## What you need to do
Set down each entry exactly as it stands, without altering a single character.

Records from a data source
Content starts
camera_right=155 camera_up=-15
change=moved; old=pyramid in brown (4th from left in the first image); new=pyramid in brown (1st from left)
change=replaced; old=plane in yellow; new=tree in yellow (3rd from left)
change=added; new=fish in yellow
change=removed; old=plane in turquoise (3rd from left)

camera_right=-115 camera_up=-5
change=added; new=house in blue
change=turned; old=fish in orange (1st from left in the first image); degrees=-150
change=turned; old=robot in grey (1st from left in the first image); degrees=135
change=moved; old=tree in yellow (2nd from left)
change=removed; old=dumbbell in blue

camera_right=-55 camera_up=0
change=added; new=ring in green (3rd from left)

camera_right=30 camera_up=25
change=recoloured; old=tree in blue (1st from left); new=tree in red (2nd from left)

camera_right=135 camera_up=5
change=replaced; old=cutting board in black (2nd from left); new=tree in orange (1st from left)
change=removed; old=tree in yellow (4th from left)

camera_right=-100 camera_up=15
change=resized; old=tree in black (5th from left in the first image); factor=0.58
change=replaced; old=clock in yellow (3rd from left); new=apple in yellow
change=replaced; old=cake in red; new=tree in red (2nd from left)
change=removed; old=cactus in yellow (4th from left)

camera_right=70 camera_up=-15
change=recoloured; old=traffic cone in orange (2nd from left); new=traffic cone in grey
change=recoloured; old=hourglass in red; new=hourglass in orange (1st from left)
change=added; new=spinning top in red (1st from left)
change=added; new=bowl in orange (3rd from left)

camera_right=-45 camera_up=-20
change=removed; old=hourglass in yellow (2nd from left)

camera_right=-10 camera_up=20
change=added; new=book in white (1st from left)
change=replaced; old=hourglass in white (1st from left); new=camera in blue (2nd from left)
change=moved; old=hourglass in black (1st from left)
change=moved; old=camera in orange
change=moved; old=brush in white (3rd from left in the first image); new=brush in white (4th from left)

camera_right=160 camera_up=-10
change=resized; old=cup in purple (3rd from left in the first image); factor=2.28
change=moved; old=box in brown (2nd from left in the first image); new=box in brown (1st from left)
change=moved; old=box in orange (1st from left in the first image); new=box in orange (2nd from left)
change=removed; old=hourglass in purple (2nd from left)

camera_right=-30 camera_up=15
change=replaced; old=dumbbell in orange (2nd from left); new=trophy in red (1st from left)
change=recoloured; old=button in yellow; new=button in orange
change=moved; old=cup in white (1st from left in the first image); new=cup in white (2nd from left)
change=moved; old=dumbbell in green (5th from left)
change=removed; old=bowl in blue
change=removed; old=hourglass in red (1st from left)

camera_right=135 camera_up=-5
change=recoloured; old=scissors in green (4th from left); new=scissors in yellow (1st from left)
Content ends
## Answer section
camera_right=155 camera_up=-15
change=moved; old=pyramid in brown (4th from left in the first image); new=pyramid in brown (1st from left)
change=replaced; old=plane in yellow; new=tree in yellow (3rd from left)
change=added; new=fish in yellow
change=removed; old=plane in turquoise (3rd from left)

camera_right=-115 camera_up=-5
change=added; new=house in blue
change=turned; old=fish in orange (1st from left in the first image); degrees=-150
change=turned; old=robot in grey (1st from left in the first image); degrees=135
change=moved; old=tree in yellow (2nd from left)
change=removed; old=dumbbell in blue

camera_right=-55 camera_up=0
change=added; new=ring in green (3rd from left)

camera_right=30 camera_up=25
change=recoloured; old=tree in blue (1st from left); new=tree in red (2nd from left)

camera_right=135 camera_up=5
change=replaced; old=cutting board in black (2nd from left); new=tree in orange (1st from left)
change=removed; old=tree in yellow (4th from left)

camera_right=-100 camera_up=15
change=resized; old=tree in black (5th from left in the first image); factor=0.58
change=replaced; old=clock in yellow (3rd from left); new=apple in yellow
change=replaced; old=cake in red; new=tree in red (2nd from left)
change=removed; old=cactus in yellow (4th from left)

camera_right=70 camera_up=-15
change=recoloured; old=traffic cone in orange (2nd from left); new=traffic cone in grey
change=recoloured; old=hourglass in red; new=hourglass in orange (1st from left)
change=added; new=spinning top in red (1st from left)
change=added; new=bowl in orange (3rd from left)

camera_right=-45 camera_up=-20
change=removed; old=hourglass in yellow (2nd from left)

camera_right=-10 camera_up=20
change=added; new=book in white (1st from left)
change=replaced; old=hourglass in white (1st from left); new=camera in blue (2nd from left)
change=moved; old=hourglass in black (1st from left)
change=moved; old=camera in orange
change=moved; old=brush in white (3rd from left in the first image); new=brush in white (4th from left)

camera_right=160 camera_up=-10
change=resized; old=cup in purple (3rd from left in the first image); factor=2.28
change=moved; old=box in brown (2nd from left in the first image); new=box in brown (1st from left)
change=moved; old=box in orange (1st from left in the first image); new=box in orange (2nd from left)
change=removed; old=hourglass in purple (2nd from left)

camera_right=-30 camera_up=15
change=replaced; old=dumbbell in orange (2nd from left); new=trophy in red (1st from left)
change=recoloured; old=button in yellow; new=button in orange
change=moved; old=cup in white (1st from left in the first image); new=cup in white (2nd from left)
change=moved; old=dumbbell in green (5th from left)
change=removed; old=bowl in blue
change=removed; old=hourglass in red (1st from left)

camera_right=135 camera_up=-5
change=recoloured; old=scissors in green (4th from left); new=scissors in yellow (1st from left)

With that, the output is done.